### EXERCISE GOAL
Tally the lines of the data that include the word "zener" and state the total, nothing else.

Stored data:
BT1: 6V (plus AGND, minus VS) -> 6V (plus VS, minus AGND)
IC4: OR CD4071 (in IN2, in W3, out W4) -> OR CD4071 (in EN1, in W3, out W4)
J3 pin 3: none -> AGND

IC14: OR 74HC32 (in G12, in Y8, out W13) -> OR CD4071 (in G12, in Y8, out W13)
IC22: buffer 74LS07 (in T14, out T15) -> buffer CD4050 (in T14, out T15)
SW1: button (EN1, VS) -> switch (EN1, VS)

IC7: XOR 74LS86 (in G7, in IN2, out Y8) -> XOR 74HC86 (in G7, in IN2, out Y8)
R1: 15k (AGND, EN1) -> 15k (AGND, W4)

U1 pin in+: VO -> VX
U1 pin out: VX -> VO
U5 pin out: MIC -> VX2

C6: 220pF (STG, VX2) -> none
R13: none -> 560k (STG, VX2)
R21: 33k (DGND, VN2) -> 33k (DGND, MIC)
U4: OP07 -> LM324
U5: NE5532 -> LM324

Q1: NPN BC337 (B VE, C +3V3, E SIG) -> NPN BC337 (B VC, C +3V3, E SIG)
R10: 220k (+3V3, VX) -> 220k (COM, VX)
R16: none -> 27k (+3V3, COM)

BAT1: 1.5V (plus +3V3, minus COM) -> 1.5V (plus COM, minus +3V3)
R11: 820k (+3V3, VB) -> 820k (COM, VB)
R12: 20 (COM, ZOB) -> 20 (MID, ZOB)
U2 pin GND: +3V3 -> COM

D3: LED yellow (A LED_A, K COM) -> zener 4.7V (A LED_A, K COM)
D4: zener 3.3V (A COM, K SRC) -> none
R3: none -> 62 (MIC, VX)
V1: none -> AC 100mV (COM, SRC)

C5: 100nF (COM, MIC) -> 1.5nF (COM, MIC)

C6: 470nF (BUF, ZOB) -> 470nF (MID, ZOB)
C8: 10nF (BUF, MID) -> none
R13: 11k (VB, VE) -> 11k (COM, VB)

### EXERCISE SOLUTION
2